- **AIM OF THE EXERCISE**
Where the lines below hold images, skip those and copy every word exactly.

- **DATA SECTION**
-- Opening Marker --
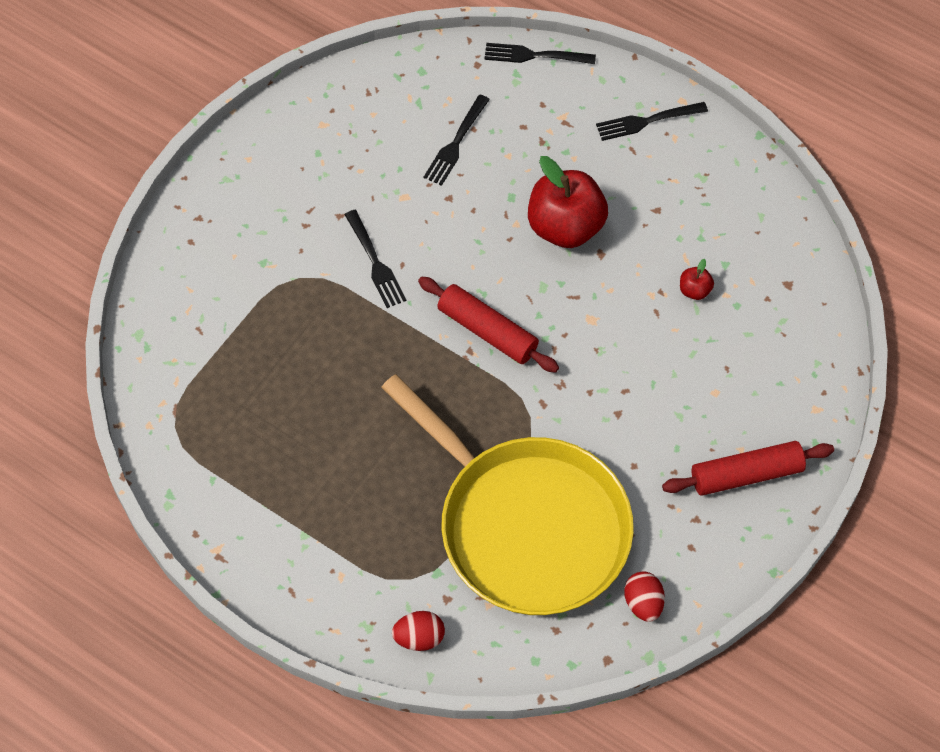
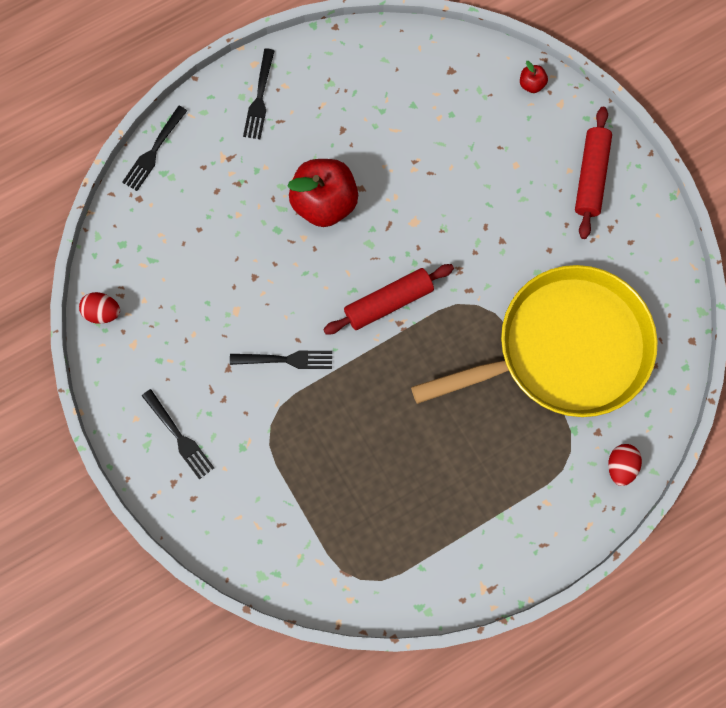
camera: 65 degrees left, 15 degrees up
(456, 142) = (205, 248): black fork -> black fork (178, 436)
(643, 603) = (659, 295): red egg -> red egg (103, 312)
(694, 290) = (425, 137): red apple -> red apple (531, 84)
-- Closing Marker --
- **SOLVED EXERCISE**
camera: 65 degrees left, 15 degrees up
(456, 142) = (205, 248): black fork -> black fork (178, 436)
(643, 603) = (659, 295): red egg -> red egg (103, 312)
(694, 290) = (425, 137): red apple -> red apple (531, 84)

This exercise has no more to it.